- Stated exercise:
Find every line in the records that contains the string "instrumentName" and copy each one out in full, treating uppercase and lowercase letters as different.

Stored data
-------------------------

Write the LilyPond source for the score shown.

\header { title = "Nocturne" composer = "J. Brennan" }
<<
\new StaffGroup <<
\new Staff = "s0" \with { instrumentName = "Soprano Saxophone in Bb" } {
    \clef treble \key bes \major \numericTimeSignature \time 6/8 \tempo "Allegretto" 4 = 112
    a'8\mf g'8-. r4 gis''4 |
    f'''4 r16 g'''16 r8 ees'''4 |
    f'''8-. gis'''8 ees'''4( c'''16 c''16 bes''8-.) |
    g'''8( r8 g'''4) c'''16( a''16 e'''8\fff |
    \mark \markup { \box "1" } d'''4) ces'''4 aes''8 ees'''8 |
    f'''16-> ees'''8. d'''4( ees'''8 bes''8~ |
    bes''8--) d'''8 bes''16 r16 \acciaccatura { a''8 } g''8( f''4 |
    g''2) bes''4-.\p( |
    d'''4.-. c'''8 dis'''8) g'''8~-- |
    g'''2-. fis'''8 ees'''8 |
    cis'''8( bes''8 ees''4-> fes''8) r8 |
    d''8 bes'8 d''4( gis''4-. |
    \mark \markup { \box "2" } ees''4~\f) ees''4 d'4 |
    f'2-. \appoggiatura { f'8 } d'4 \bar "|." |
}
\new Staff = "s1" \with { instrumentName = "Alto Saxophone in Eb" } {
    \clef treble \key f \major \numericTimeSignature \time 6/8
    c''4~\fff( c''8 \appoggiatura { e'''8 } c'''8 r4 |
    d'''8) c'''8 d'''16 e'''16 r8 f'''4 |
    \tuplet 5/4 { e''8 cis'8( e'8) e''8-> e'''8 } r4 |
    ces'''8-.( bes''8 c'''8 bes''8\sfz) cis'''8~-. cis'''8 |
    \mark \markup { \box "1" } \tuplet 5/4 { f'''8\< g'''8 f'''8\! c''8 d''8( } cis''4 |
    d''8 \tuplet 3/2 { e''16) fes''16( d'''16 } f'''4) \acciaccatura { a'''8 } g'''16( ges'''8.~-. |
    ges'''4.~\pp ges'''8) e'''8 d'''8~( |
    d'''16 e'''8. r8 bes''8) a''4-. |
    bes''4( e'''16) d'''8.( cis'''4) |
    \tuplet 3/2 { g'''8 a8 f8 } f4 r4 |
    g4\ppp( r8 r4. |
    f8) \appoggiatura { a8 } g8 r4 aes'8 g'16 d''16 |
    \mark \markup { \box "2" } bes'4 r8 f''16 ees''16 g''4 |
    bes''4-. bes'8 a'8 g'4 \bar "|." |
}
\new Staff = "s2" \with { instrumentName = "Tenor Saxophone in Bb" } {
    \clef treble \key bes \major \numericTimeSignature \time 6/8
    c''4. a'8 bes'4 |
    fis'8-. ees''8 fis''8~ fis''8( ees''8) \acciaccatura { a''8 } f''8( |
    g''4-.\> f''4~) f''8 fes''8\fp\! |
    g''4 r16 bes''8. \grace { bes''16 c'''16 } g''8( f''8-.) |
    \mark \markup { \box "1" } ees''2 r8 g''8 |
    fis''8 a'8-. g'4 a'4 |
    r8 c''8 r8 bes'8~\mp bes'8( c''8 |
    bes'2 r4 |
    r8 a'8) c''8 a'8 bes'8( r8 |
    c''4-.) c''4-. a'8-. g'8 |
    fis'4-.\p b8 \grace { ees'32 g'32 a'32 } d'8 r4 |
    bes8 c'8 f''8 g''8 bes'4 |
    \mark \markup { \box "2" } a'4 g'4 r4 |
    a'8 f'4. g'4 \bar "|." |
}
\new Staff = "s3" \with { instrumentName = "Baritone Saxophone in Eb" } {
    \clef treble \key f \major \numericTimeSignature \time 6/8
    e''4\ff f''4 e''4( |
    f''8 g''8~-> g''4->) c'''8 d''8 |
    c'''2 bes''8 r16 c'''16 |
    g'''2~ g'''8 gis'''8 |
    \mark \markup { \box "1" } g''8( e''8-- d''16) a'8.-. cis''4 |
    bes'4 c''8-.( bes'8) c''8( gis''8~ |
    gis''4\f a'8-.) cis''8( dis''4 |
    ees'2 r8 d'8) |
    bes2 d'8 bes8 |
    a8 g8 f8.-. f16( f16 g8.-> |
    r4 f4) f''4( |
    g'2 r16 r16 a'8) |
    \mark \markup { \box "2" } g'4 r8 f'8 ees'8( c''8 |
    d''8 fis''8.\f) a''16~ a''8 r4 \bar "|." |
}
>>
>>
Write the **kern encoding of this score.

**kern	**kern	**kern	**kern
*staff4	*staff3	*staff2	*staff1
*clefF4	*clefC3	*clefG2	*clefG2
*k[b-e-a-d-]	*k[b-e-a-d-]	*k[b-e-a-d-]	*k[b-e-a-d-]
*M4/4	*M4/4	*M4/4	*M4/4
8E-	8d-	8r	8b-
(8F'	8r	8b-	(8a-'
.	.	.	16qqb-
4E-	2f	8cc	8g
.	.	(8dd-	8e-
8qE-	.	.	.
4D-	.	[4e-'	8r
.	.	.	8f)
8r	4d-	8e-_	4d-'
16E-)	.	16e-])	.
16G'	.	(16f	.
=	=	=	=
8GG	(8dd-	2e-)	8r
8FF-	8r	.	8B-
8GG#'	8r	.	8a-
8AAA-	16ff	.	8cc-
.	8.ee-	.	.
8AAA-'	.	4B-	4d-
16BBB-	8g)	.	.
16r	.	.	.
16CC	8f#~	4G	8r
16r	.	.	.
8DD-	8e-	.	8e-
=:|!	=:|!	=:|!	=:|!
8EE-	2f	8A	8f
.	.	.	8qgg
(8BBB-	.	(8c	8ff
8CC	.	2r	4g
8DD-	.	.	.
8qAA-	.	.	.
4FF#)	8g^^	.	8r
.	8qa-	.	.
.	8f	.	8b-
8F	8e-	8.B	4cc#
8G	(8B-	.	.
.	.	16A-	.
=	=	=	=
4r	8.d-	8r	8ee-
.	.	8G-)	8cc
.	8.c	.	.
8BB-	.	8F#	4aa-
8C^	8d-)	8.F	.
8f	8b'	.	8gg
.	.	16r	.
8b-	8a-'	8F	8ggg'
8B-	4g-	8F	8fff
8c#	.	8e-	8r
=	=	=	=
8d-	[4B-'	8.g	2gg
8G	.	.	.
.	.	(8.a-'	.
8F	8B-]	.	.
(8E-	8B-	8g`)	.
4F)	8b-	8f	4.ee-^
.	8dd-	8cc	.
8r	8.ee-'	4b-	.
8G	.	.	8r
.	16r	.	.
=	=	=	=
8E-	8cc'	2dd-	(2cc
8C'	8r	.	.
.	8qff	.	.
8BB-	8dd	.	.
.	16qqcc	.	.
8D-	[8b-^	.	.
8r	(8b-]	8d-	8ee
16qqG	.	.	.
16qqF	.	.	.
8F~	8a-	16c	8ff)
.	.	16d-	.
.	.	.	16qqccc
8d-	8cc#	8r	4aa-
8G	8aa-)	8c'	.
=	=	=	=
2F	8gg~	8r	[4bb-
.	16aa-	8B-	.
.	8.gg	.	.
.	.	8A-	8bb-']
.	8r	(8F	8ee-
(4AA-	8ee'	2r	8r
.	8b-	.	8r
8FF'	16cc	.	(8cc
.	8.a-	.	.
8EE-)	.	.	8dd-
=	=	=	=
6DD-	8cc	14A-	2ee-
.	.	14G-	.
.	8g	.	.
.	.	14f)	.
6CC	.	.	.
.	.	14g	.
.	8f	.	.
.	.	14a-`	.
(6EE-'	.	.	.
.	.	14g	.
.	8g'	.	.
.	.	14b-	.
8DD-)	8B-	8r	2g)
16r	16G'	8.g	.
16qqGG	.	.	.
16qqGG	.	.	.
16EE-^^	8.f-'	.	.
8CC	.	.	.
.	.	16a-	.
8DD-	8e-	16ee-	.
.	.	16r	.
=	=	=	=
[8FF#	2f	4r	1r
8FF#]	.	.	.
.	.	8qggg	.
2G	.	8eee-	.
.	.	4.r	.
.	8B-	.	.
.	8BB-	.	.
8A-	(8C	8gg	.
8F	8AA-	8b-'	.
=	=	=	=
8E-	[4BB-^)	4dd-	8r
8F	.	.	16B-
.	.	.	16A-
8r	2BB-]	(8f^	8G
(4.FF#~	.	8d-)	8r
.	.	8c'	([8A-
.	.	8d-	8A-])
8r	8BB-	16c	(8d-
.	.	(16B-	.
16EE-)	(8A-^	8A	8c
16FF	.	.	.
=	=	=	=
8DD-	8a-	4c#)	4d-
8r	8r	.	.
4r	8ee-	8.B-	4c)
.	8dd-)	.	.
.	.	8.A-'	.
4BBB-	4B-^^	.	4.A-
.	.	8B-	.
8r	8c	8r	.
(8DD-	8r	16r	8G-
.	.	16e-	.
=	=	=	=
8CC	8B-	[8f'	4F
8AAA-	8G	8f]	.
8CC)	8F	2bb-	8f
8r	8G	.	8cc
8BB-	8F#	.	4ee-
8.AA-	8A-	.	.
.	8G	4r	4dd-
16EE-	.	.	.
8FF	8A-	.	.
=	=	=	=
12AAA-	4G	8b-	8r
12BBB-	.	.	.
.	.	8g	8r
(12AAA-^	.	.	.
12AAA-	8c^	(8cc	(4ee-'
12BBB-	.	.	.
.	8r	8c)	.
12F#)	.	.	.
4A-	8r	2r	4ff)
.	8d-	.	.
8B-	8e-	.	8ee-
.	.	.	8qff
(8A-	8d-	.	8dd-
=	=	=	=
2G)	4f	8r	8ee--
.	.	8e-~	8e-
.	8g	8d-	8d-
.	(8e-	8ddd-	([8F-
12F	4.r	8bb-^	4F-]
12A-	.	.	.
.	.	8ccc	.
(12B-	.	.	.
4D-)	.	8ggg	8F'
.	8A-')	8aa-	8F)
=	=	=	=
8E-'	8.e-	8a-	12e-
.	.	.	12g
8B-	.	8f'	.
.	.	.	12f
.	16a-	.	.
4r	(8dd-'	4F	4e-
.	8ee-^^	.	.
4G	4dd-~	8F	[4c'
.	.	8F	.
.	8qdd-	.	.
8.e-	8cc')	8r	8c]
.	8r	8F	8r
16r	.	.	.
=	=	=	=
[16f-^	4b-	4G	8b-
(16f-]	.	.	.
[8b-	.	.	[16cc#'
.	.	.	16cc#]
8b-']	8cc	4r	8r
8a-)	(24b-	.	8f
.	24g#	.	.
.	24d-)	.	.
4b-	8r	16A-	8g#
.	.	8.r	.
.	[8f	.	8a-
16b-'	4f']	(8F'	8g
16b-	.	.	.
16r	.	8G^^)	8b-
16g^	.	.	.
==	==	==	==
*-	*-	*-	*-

-------------------------

- Answer to this exercise:
\new Staff = "s0" \with { instrumentName = "Soprano Saxophone in Bb" } {
\new Staff = "s1" \with { instrumentName = "Alto Saxophone in Eb" } {
\new Staff = "s2" \with { instrumentName = "Tenor Saxophone in Bb" } {
\new Staff = "s3" \with { instrumentName = "Baritone Saxophone in Eb" } {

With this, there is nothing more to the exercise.